(THE DATA)

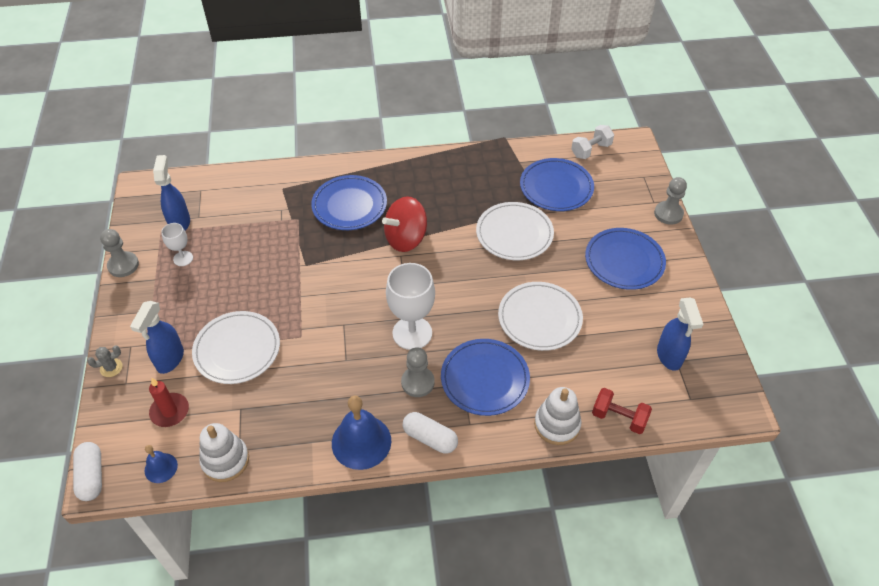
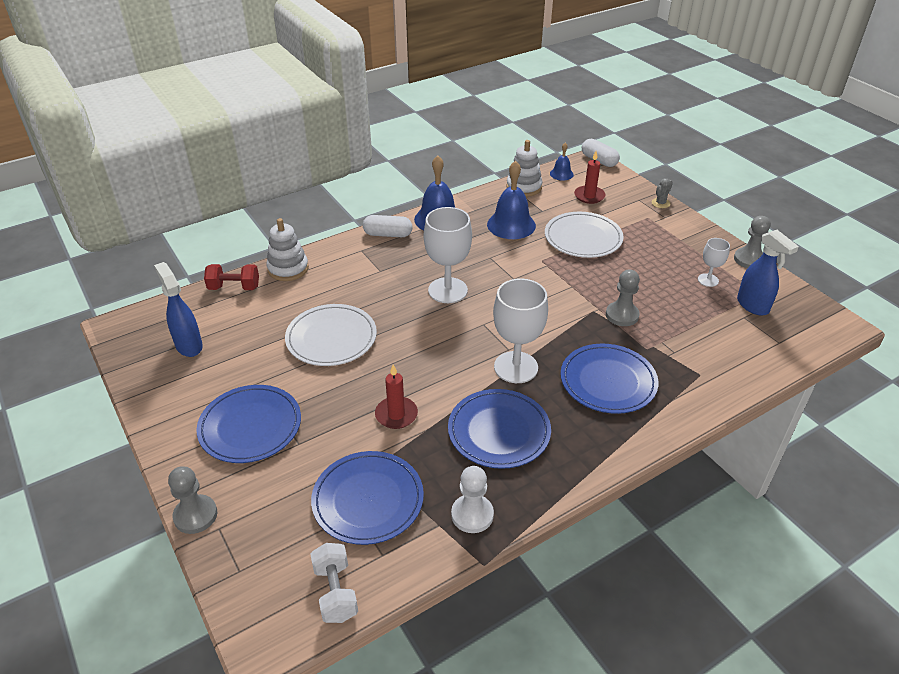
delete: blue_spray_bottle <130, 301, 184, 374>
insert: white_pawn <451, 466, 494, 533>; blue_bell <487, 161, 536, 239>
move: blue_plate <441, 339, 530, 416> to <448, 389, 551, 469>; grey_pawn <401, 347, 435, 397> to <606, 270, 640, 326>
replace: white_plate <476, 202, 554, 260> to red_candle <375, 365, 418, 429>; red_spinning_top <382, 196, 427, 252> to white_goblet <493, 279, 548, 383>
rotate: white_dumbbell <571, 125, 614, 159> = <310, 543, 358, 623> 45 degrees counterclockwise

(End THE DATA)

### DIRECTIONS FOR THIS TASK
If a line holds an image, leave the image out; retype everything else in the entries exactly.

### RESPONSE BELOW
delete: blue_spray_bottle <130, 301, 184, 374>
insert: white_pawn <451, 466, 494, 533>; blue_bell <487, 161, 536, 239>
move: blue_plate <441, 339, 530, 416> to <448, 389, 551, 469>; grey_pawn <401, 347, 435, 397> to <606, 270, 640, 326>
replace: white_plate <476, 202, 554, 260> to red_candle <375, 365, 418, 429>; red_spinning_top <382, 196, 427, 252> to white_goblet <493, 279, 548, 383>
rotate: white_dumbbell <571, 125, 614, 159> = <310, 543, 358, 623> 45 degrees counterclockwise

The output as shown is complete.